(TASK GOAL): Track down each line below containing the string "none" and copy it.

Items from a dataset
--- START ---
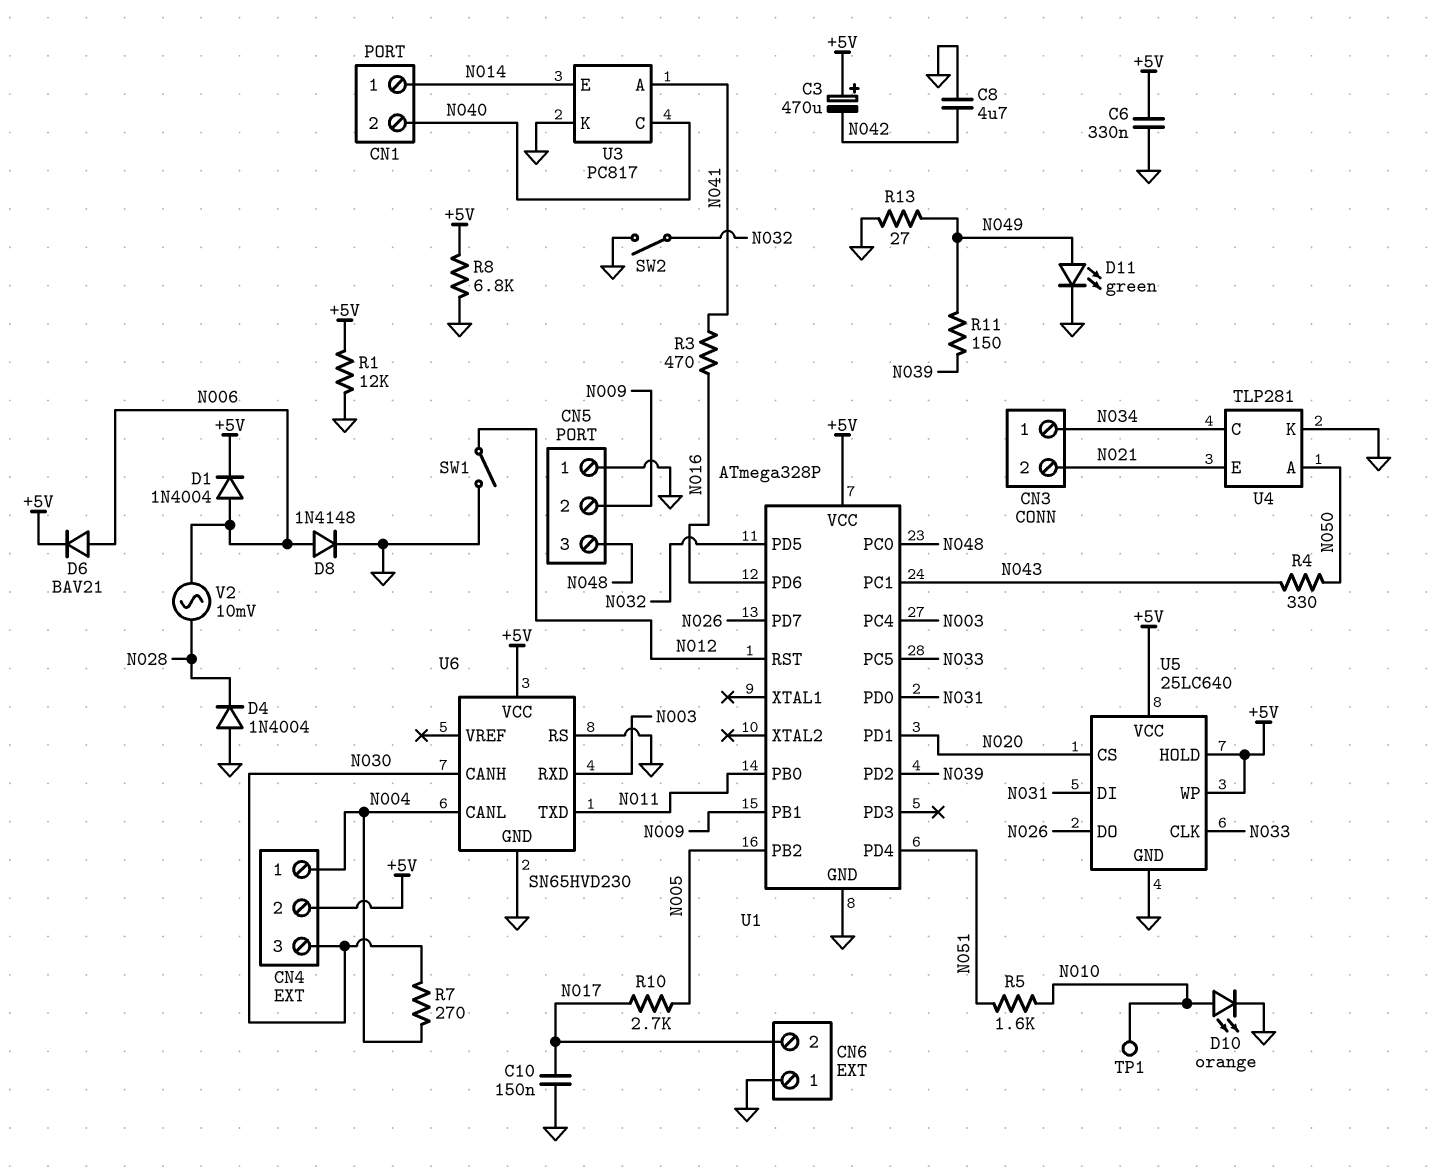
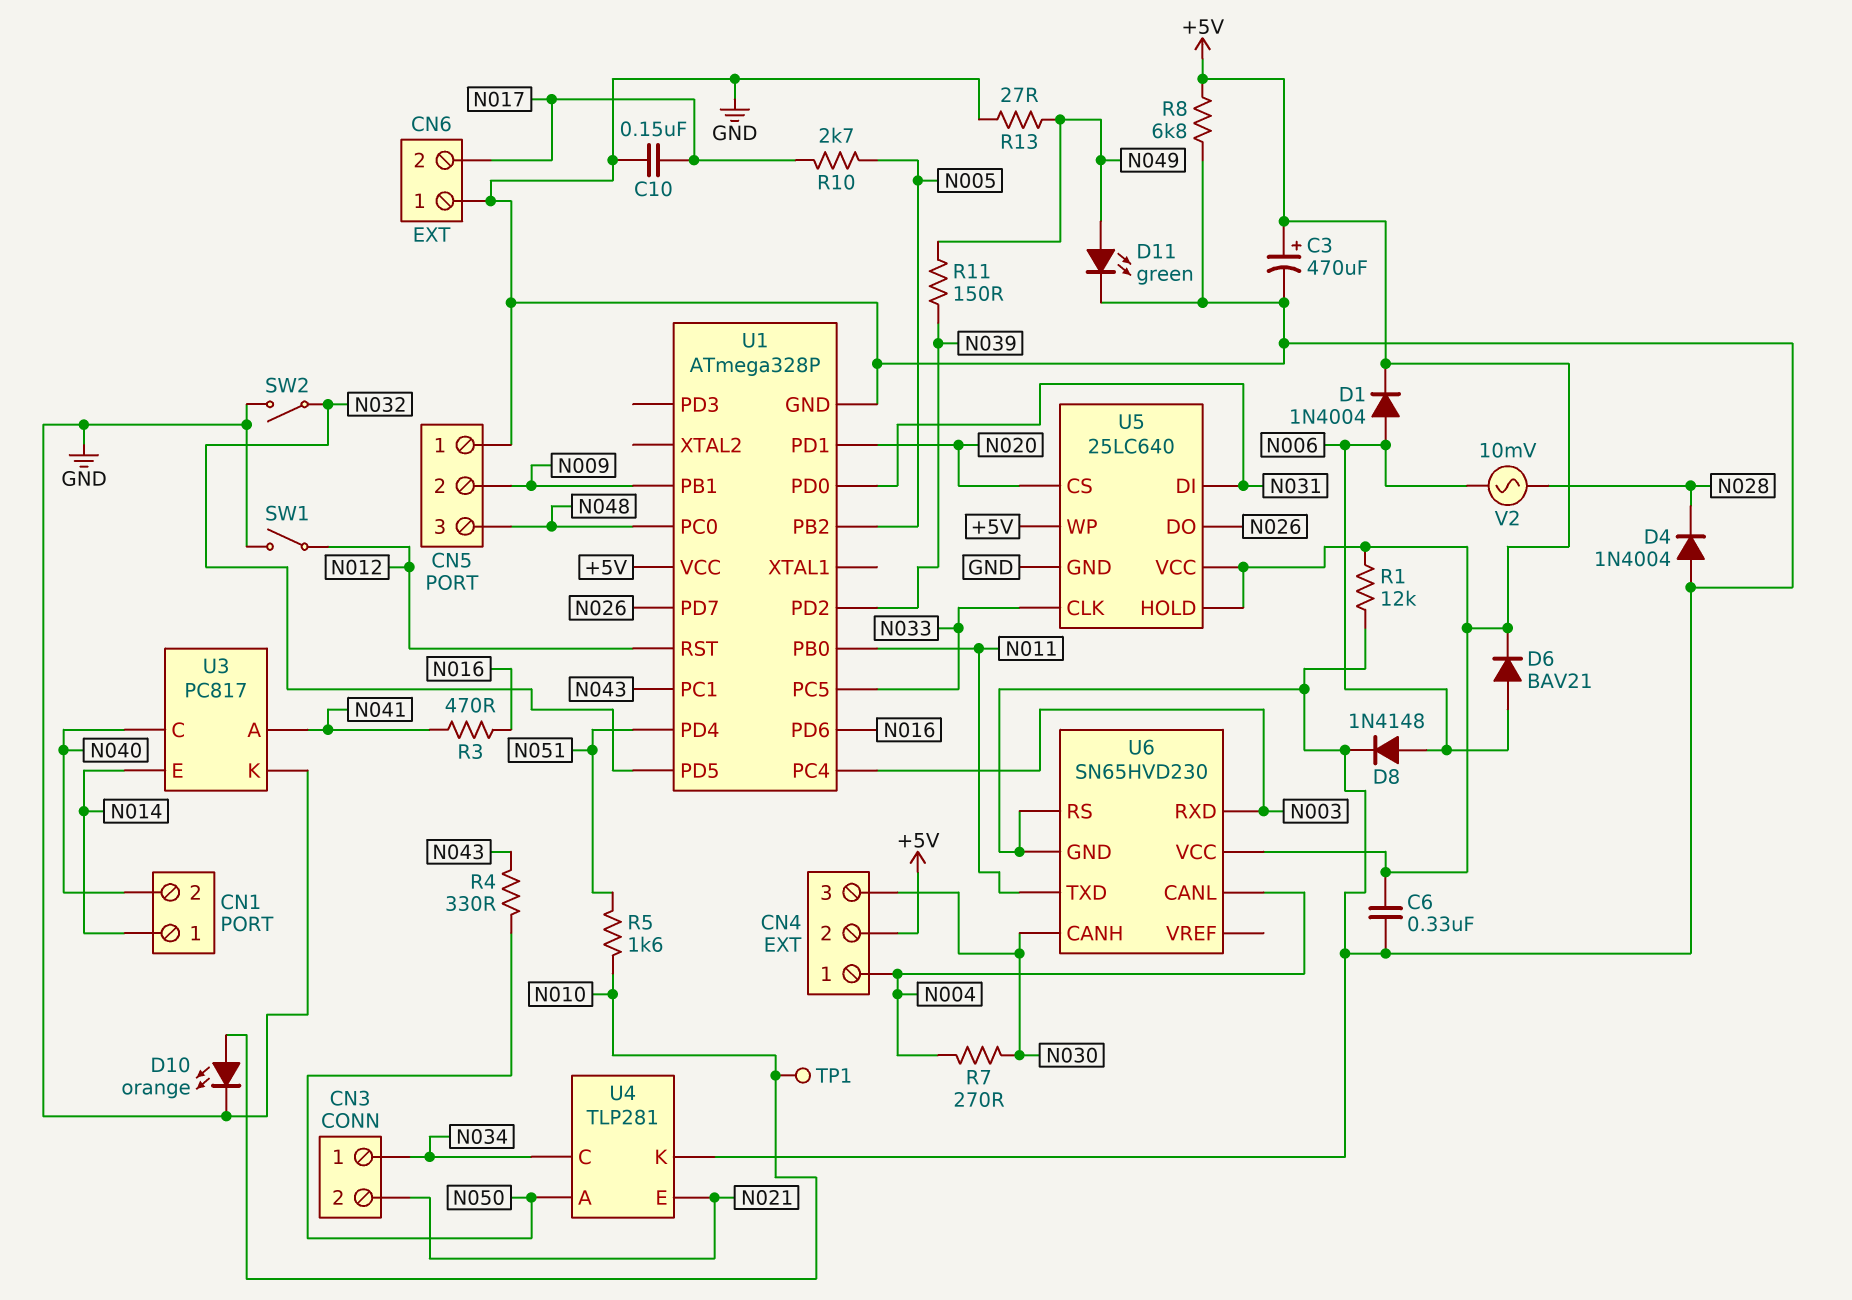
C3: 470uF (plus +5V, minus N042) -> 470uF (plus +5V, minus GND)
C8: 4.7uF (GND, N042) -> none

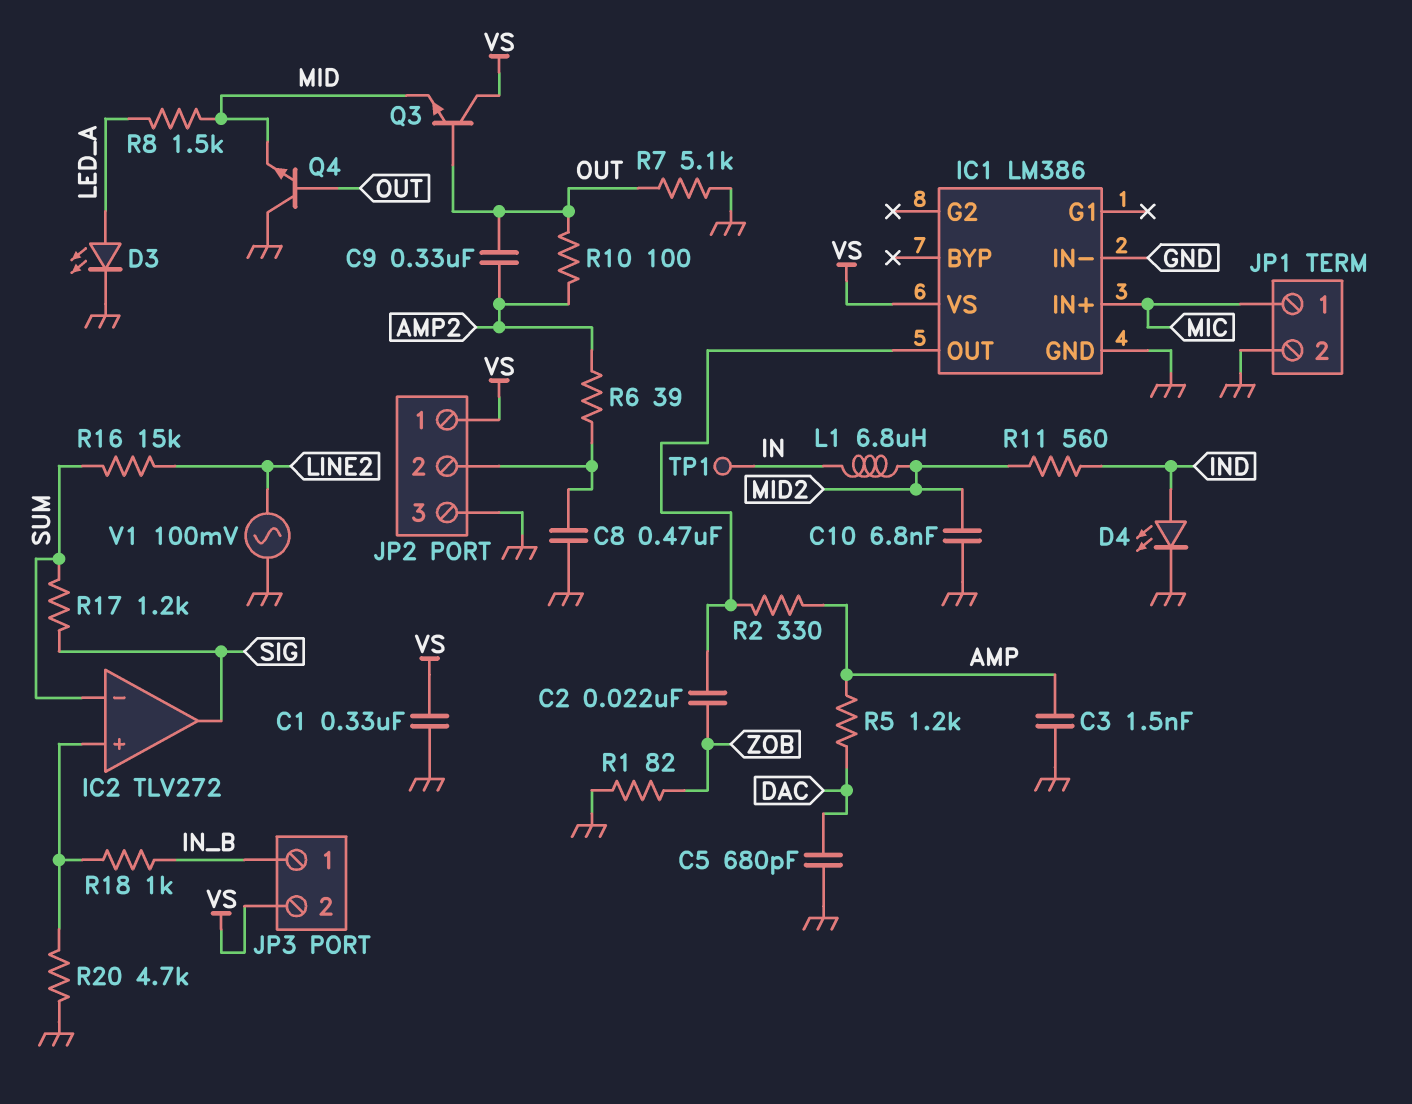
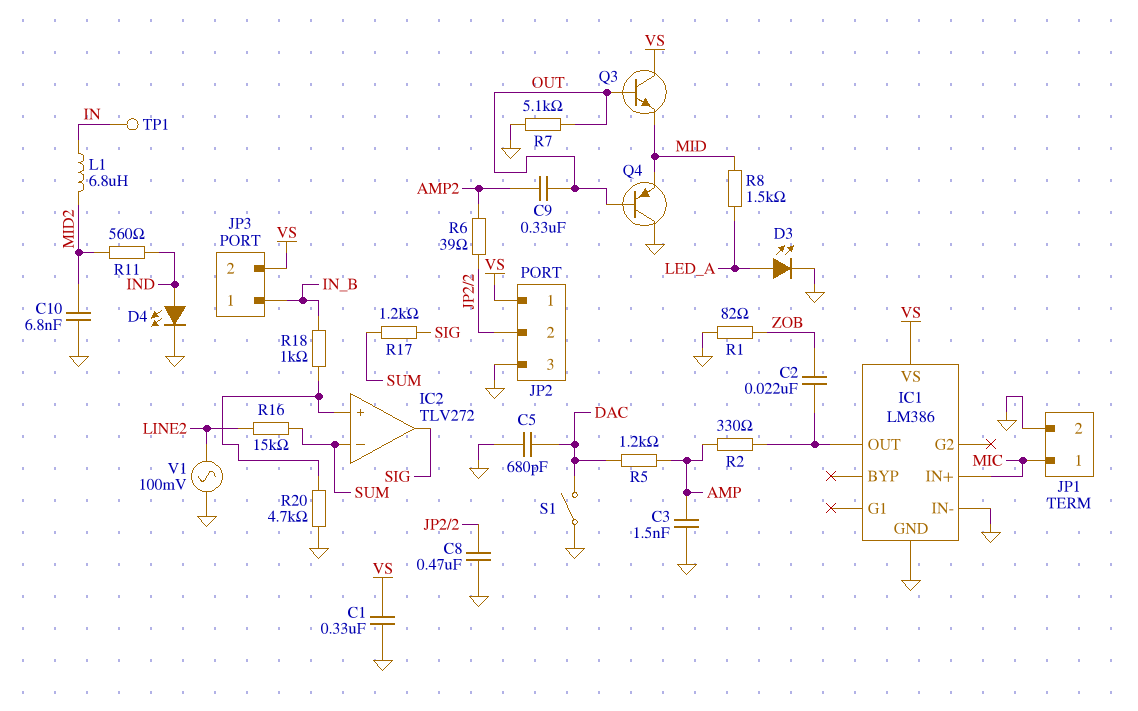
Q4: NPN (B OUT, C GND, E MID) -> PNP (B OUT, C GND, E MID)
R10: 100 (AMP2, OUT) -> none
S1: none -> switch (DAC, GND)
--- END ---
(SOLUTION BELOW):
C8: 4.7uF (GND, N042) -> none
R10: 100 (AMP2, OUT) -> none
S1: none -> switch (DAC, GND)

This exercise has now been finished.